_Assignment_
From the line containing "BAT3: 3.7V (plus" to the end of the entries, return every line exactly, both ends included, and add nothing.

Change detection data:
+++

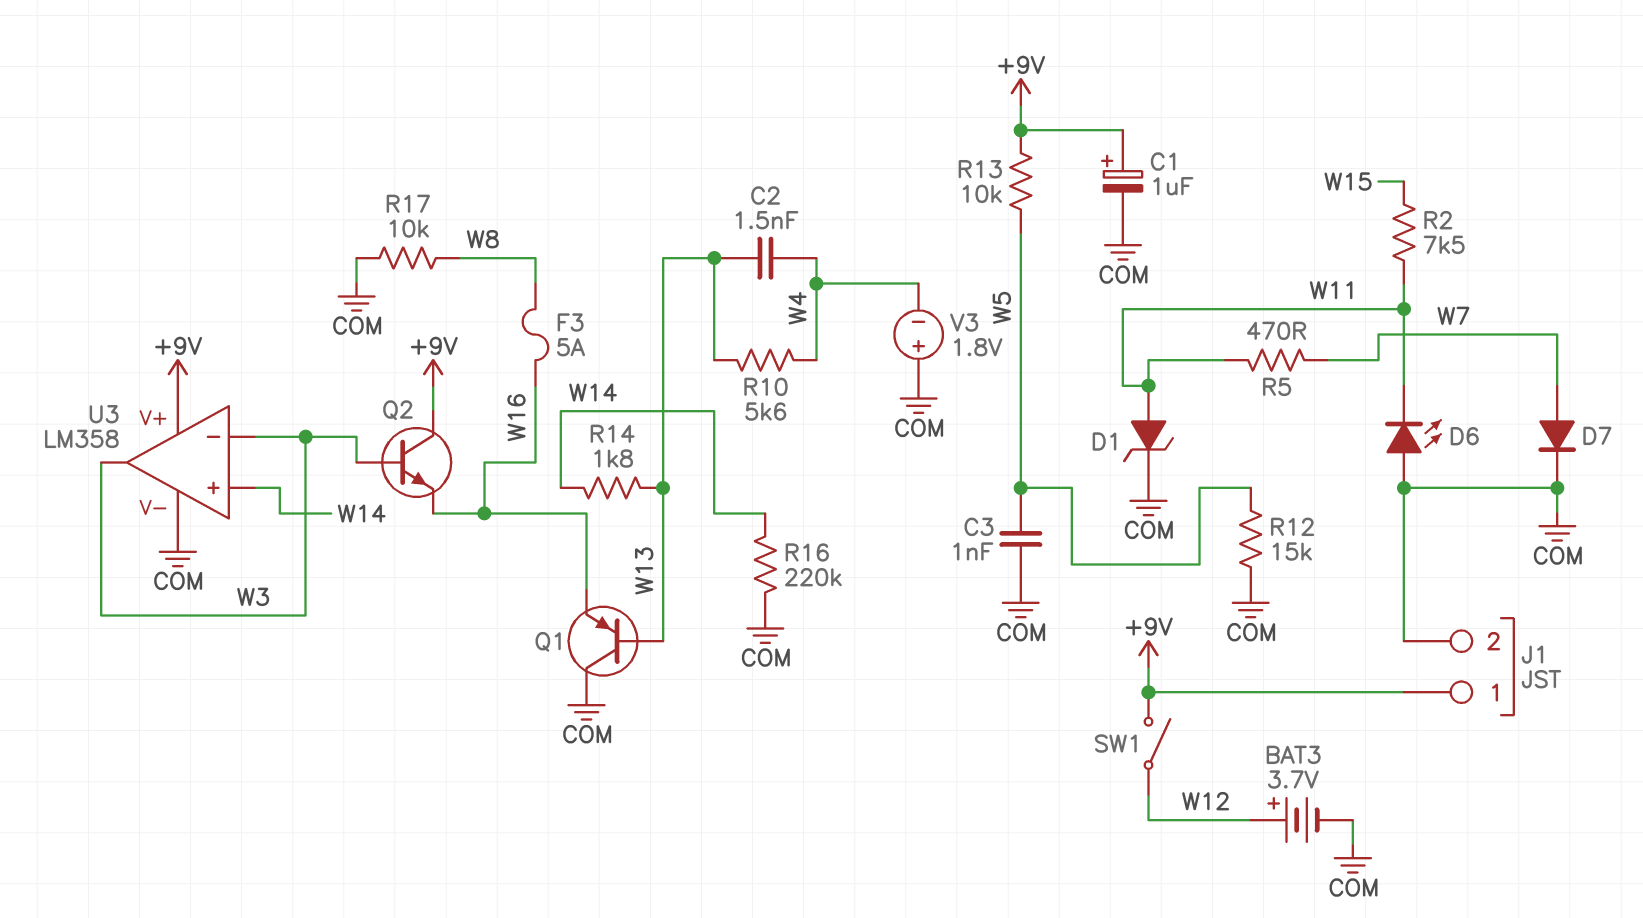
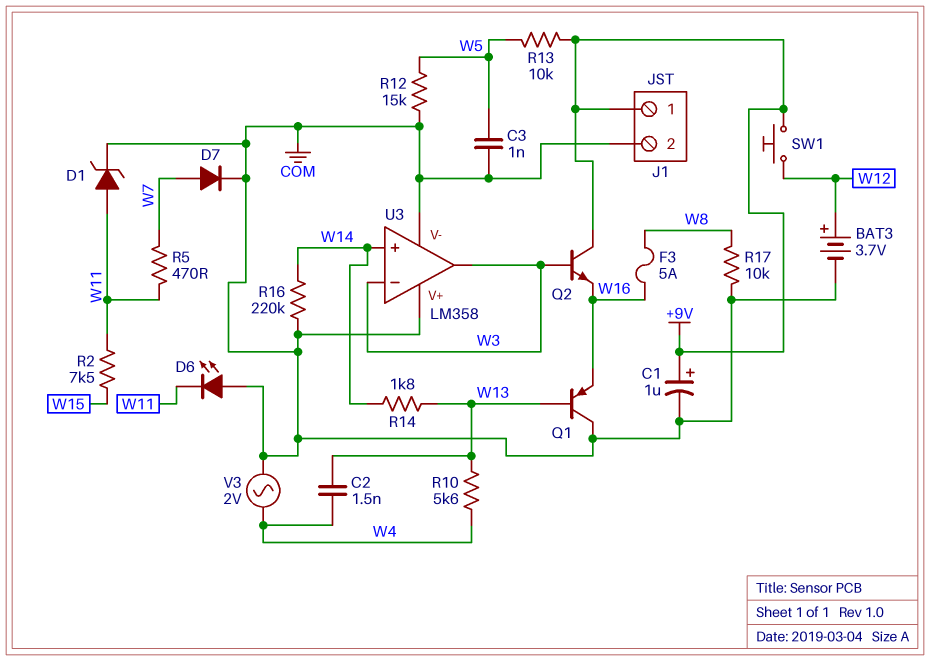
SW1: switch (+9V, W12) -> button (+9V, W12)
U3 pin V+: +9V -> COM
V3: 1.8V (plus COM, minus W4) -> AC 2V (COM, W4)

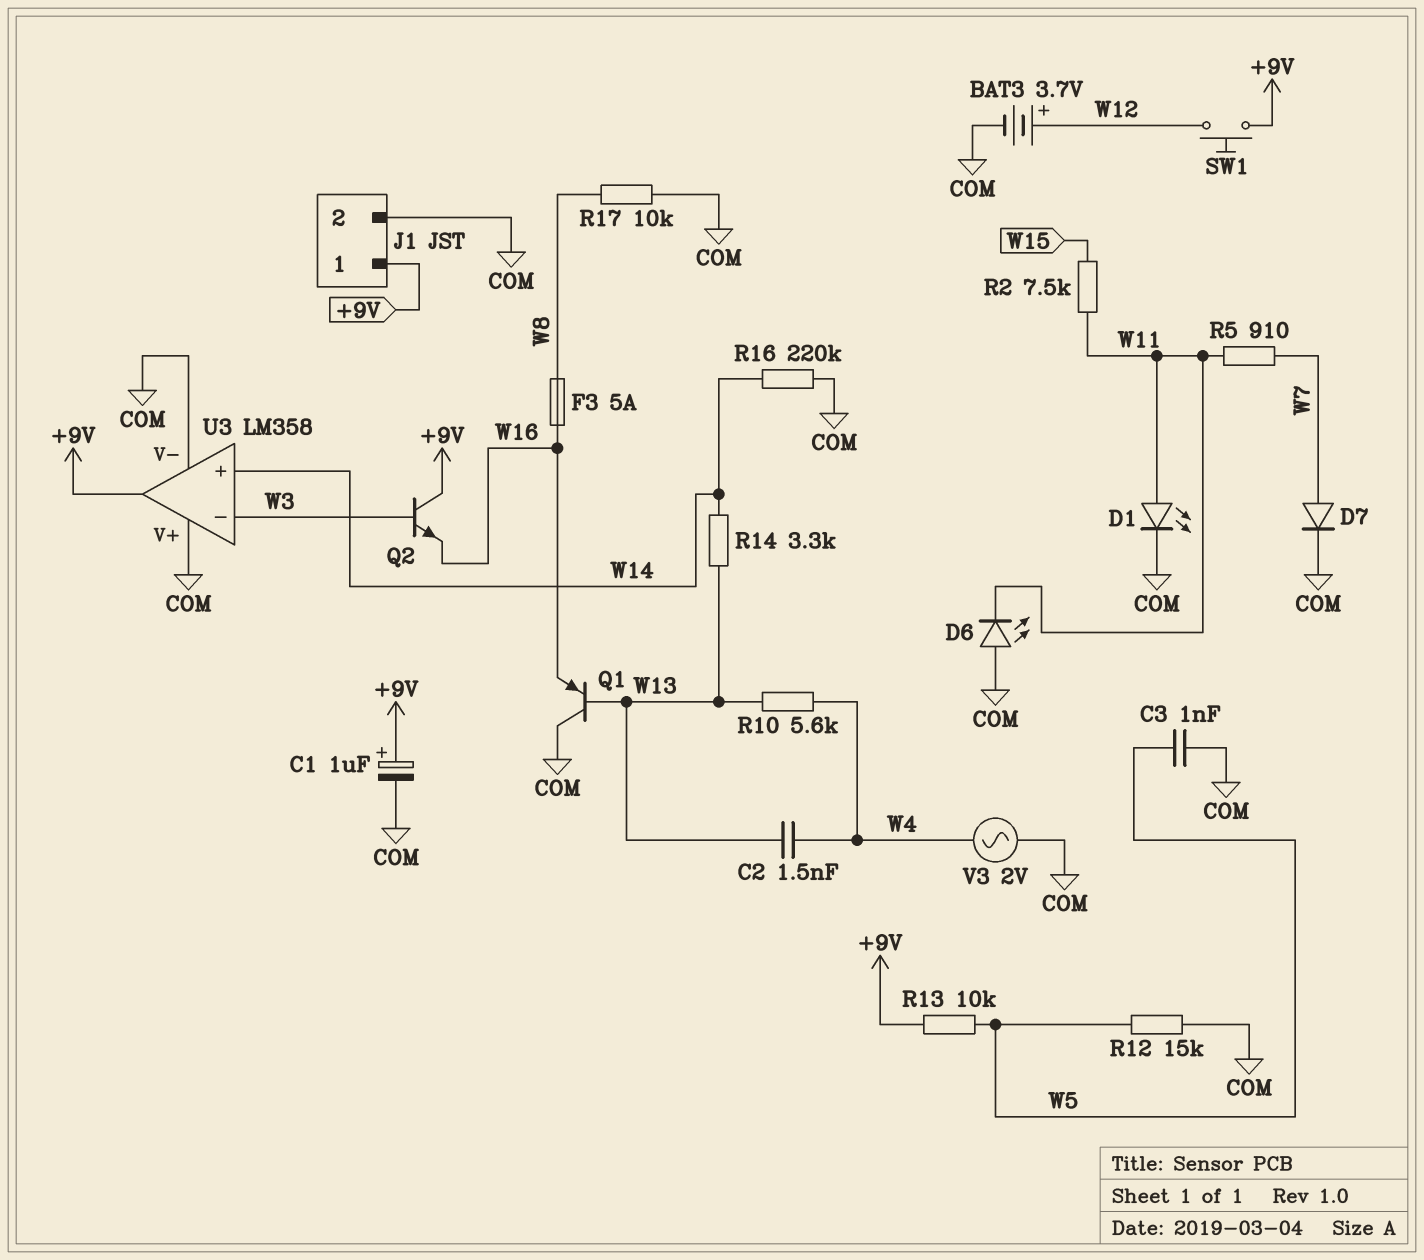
D1: zener (A W11, K COM) -> LED (A W11, K COM)
R5: 470 (W7, W11) -> 910 (W7, W11)
R14: 1.8k (W13, W14) -> 3.3k (W13, W14)
U3 pin out: W3 -> +9V

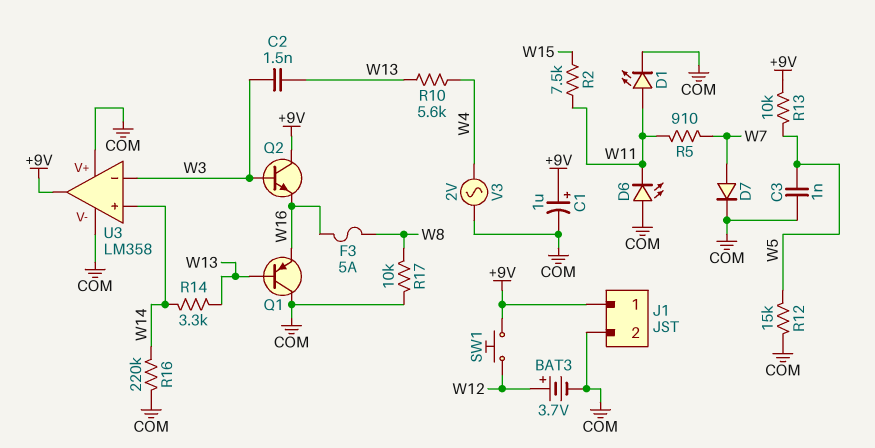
C2: 1.5nF (W4, W13) -> 1.5nF (W3, W13)

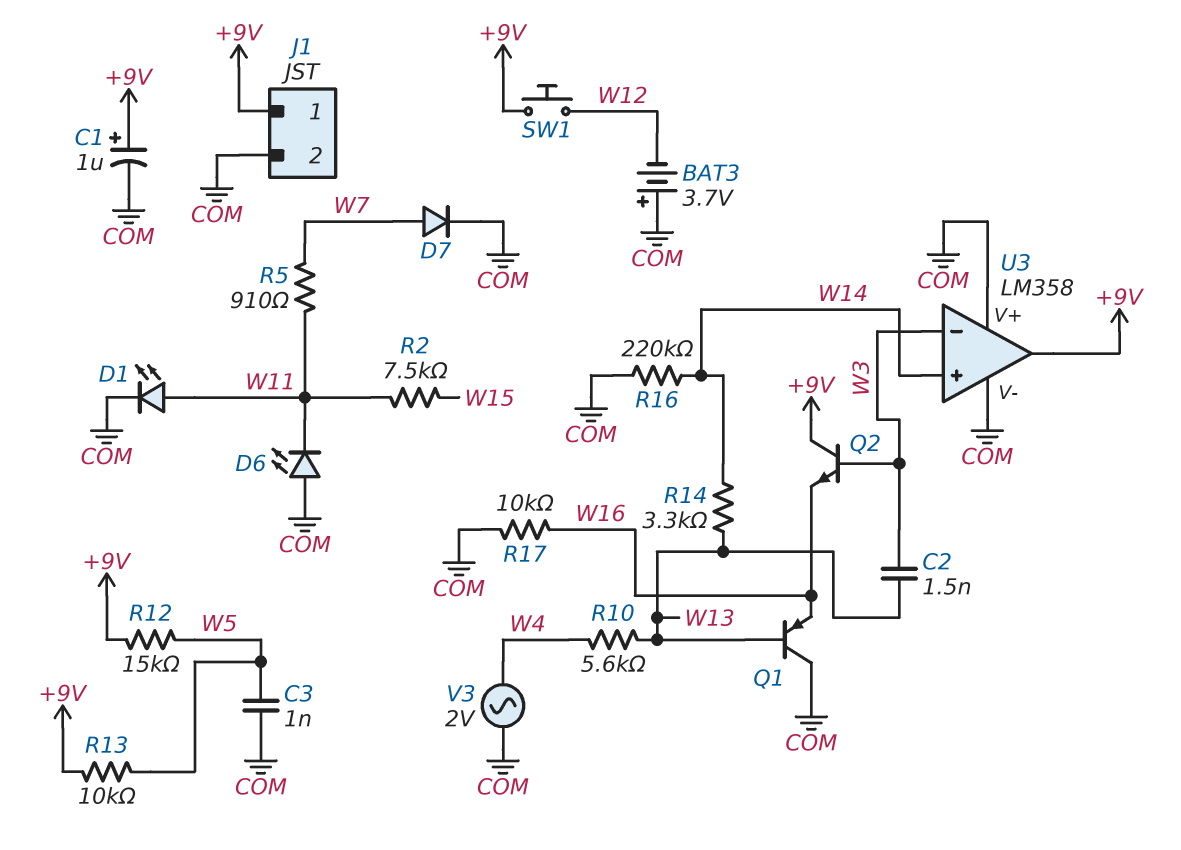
BAT3: 3.7V (plus W12, minus COM) -> 3.7V (plus COM, minus W12)
F3: 5A (W8, W16) -> none
R12: 15k (COM, W5) -> 15k (+9V, W5)
R17: 10k (COM, W8) -> 10k (COM, W16)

+++

_Task answer_
BAT3: 3.7V (plus W12, minus COM) -> 3.7V (plus COM, minus W12)
F3: 5A (W8, W16) -> none
R12: 15k (COM, W5) -> 15k (+9V, W5)
R17: 10k (COM, W8) -> 10k (COM, W16)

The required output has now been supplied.